## What you will do
Without any of the pictures, print every record below exactly.

## Data to examine

──────────────────────────────

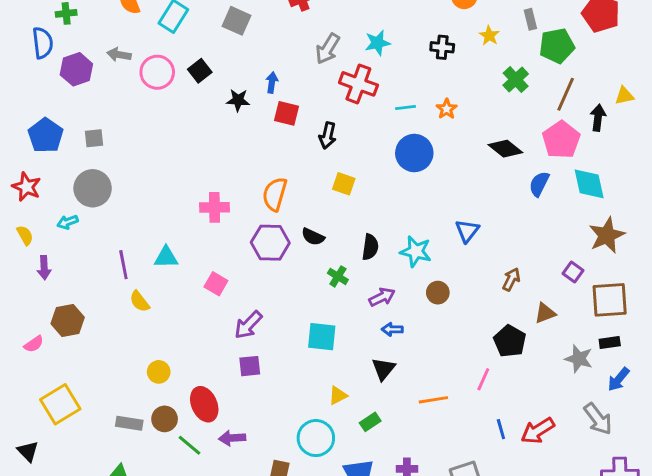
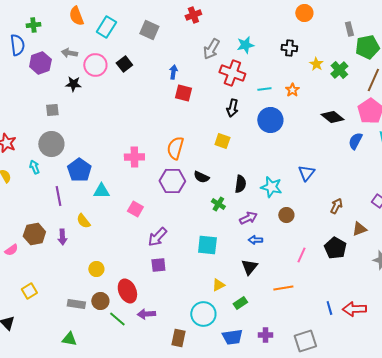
yellow star: (489, 35) -> (316, 64), moved
black star: (238, 100) -> (73, 84), moved
blue pentagon: (46, 135) -> (79, 170), moved
black arrow: (328, 135) -> (232, 108), moved
cyan arrow: (68, 222) -> (34, 167), turned 88
purple line: (123, 265) -> (58, 196), moved
purple arrow: (44, 268) -> (62, 237), moved
pink line: (483, 379) -> (301, 255), moved
yellow square: (60, 404) -> (29, 291), size x0.6
red arrow: (538, 431) -> (354, 309), turned 30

──────────────────────────────

## Result of this exercise
yellow star: (489, 35) -> (316, 64), moved
black star: (238, 100) -> (73, 84), moved
blue pentagon: (46, 135) -> (79, 170), moved
black arrow: (328, 135) -> (232, 108), moved
cyan arrow: (68, 222) -> (34, 167), turned 88
purple line: (123, 265) -> (58, 196), moved
purple arrow: (44, 268) -> (62, 237), moved
pink line: (483, 379) -> (301, 255), moved
yellow square: (60, 404) -> (29, 291), size x0.6
red arrow: (538, 431) -> (354, 309), turned 30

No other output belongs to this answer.